#### [What you should do]
Without skipping anything, print all of the data exactly.

# # # # #

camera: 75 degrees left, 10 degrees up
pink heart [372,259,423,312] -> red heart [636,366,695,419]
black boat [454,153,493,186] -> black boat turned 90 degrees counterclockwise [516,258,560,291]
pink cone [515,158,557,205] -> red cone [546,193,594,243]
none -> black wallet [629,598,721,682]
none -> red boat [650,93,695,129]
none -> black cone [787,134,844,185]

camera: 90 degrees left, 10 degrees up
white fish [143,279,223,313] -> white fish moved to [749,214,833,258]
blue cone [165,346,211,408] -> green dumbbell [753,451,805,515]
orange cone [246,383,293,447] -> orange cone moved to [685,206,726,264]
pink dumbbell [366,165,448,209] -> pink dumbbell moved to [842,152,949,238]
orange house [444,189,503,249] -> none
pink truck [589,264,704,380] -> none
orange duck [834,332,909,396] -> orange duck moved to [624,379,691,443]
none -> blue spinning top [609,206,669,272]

# # # # #

#### [Result]
camera: 75 degrees left, 10 degrees up
pink heart [372,259,423,312] -> red heart [636,366,695,419]
black boat [454,153,493,186] -> black boat turned 90 degrees counterclockwise [516,258,560,291]
pink cone [515,158,557,205] -> red cone [546,193,594,243]
none -> black wallet [629,598,721,682]
none -> red boat [650,93,695,129]
none -> black cone [787,134,844,185]

camera: 90 degrees left, 10 degrees up
white fish [143,279,223,313] -> white fish moved to [749,214,833,258]
blue cone [165,346,211,408] -> green dumbbell [753,451,805,515]
orange cone [246,383,293,447] -> orange cone moved to [685,206,726,264]
pink dumbbell [366,165,448,209] -> pink dumbbell moved to [842,152,949,238]
orange house [444,189,503,249] -> none
pink truck [589,264,704,380] -> none
orange duck [834,332,909,396] -> orange duck moved to [624,379,691,443]
none -> blue spinning top [609,206,669,272]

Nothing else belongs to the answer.